__Exercise aim__:
Transcribe every line from the one containing "white slope H4:H5" through the end of the records below, exactly, but not the pictures.

======

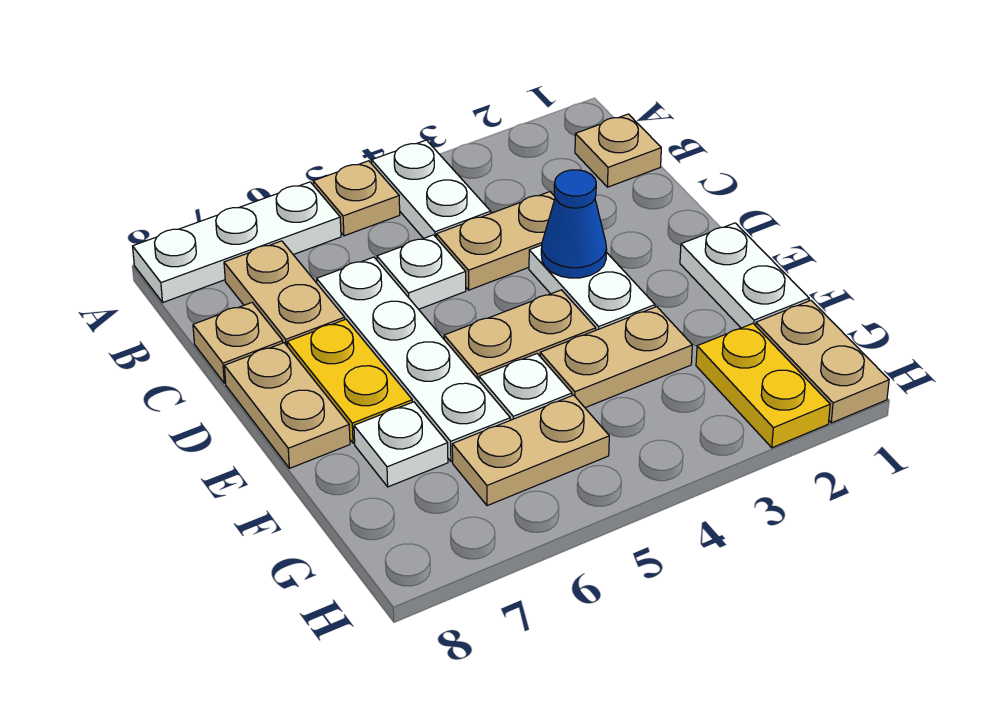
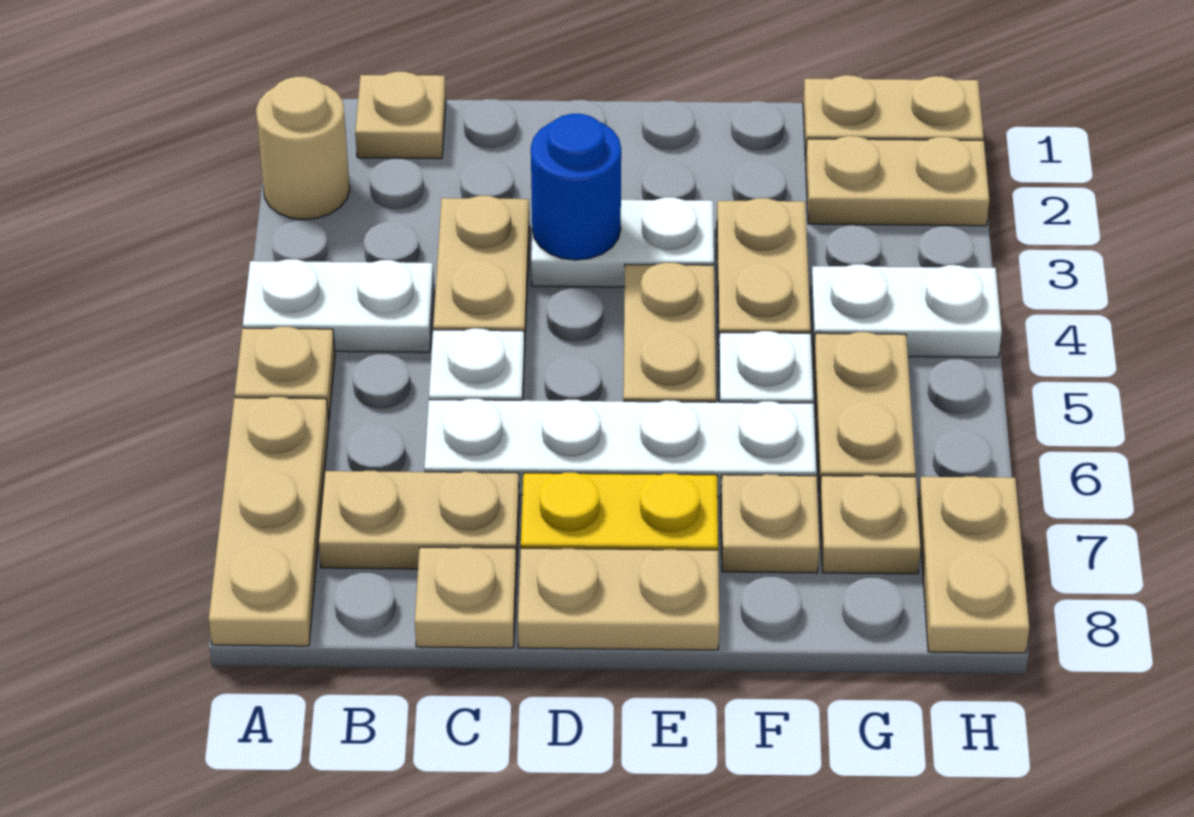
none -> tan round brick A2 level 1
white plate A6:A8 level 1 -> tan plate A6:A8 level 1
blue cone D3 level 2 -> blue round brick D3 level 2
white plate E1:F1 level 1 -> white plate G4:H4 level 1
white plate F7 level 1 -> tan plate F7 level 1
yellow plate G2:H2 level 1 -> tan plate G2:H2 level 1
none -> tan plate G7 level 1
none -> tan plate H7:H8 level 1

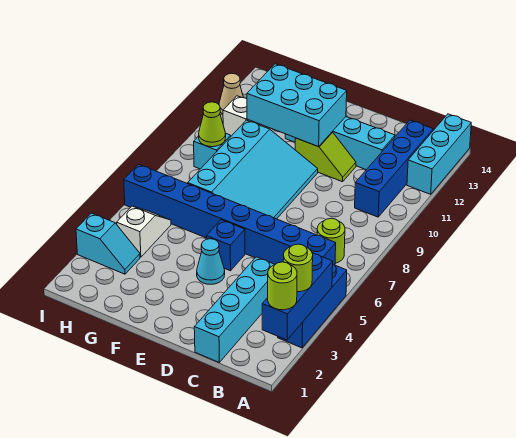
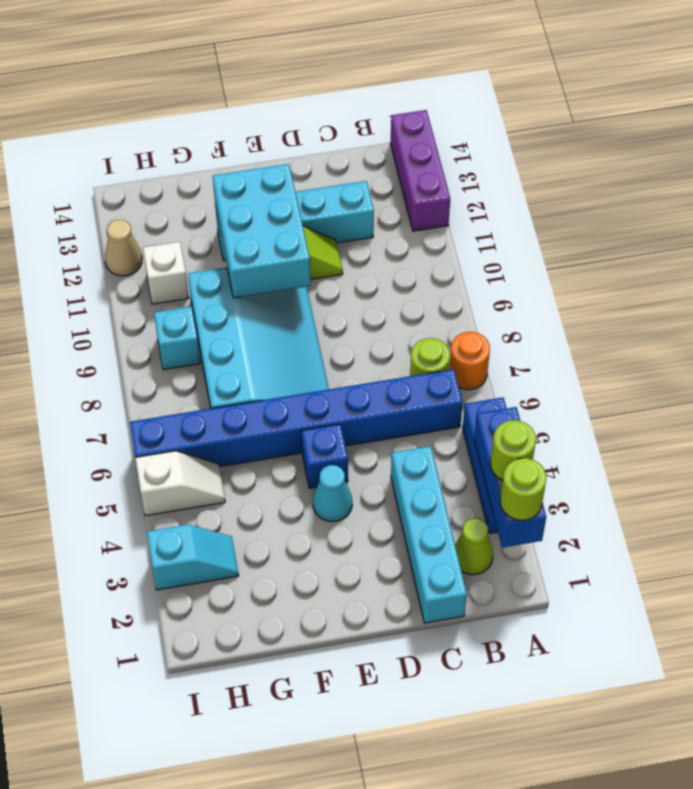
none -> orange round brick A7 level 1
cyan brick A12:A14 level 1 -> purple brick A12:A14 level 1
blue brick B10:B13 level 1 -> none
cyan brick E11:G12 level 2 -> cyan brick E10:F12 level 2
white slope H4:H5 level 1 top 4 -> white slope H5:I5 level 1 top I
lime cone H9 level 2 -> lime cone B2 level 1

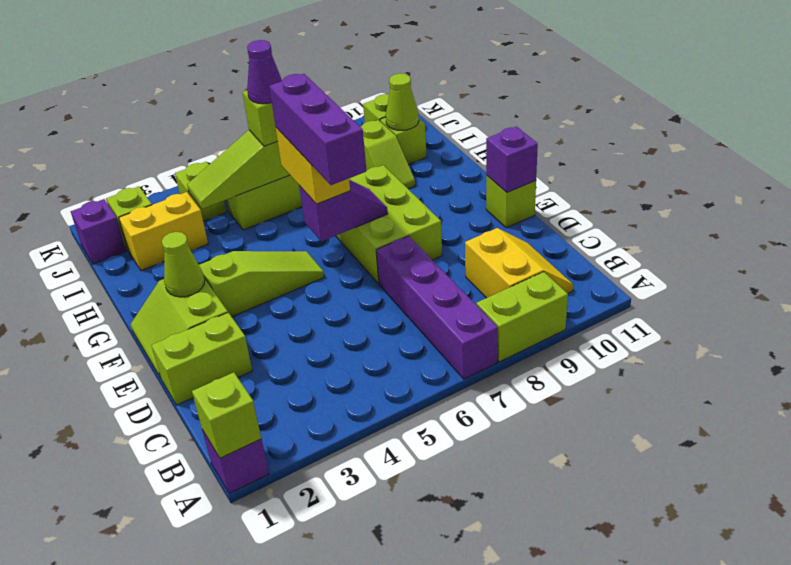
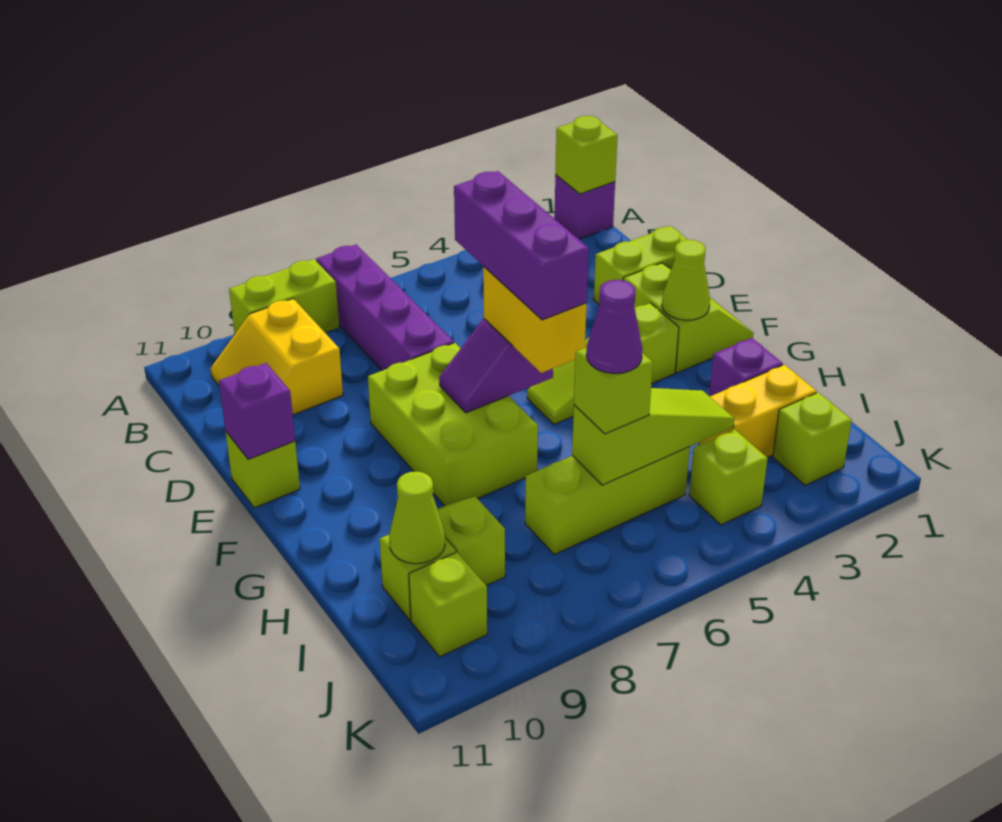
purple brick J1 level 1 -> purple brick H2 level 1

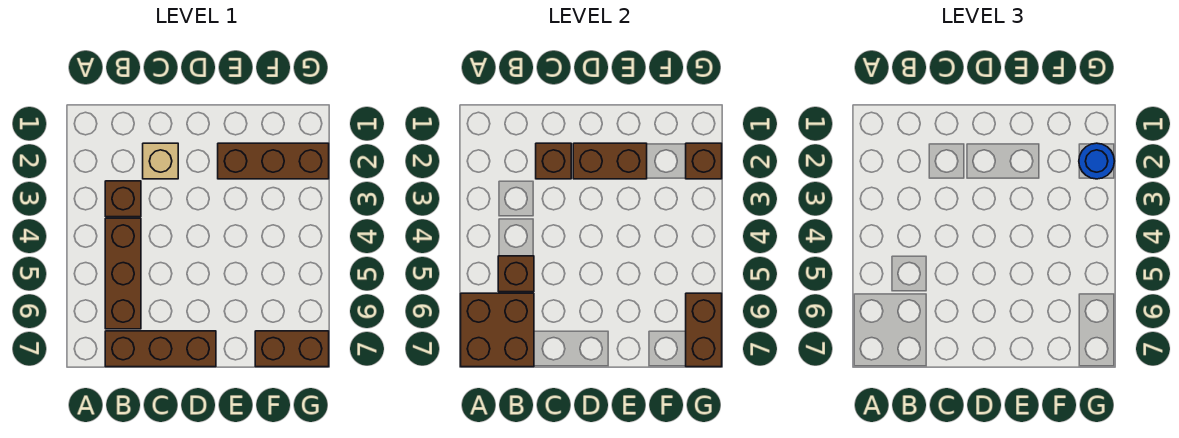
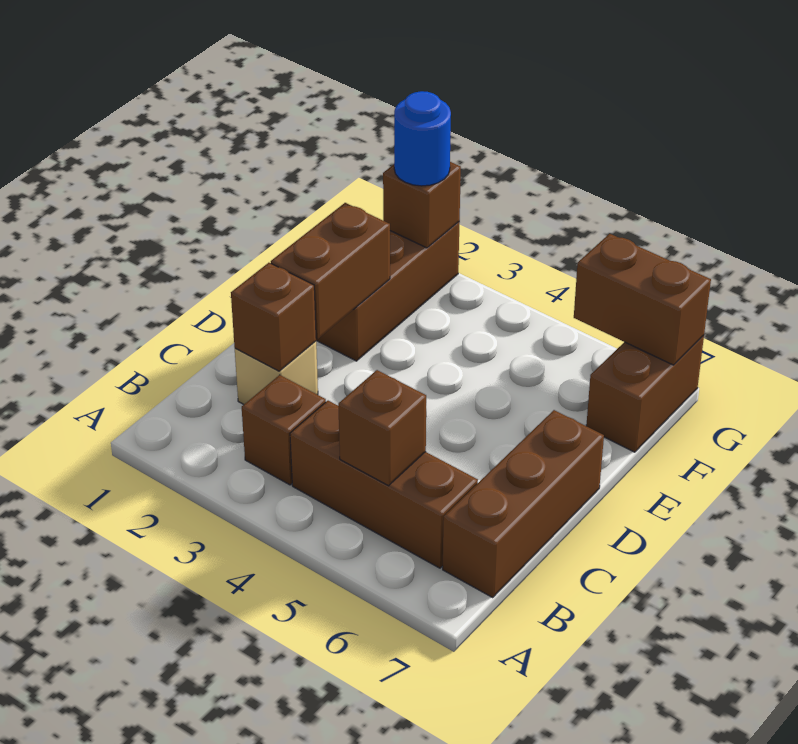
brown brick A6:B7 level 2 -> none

======

__Exercise result__:
white slope H4:H5 level 1 top 4 -> white slope H5:I5 level 1 top I
lime cone H9 level 2 -> lime cone B2 level 1

purple brick J1 level 1 -> purple brick H2 level 1

brown brick A6:B7 level 2 -> none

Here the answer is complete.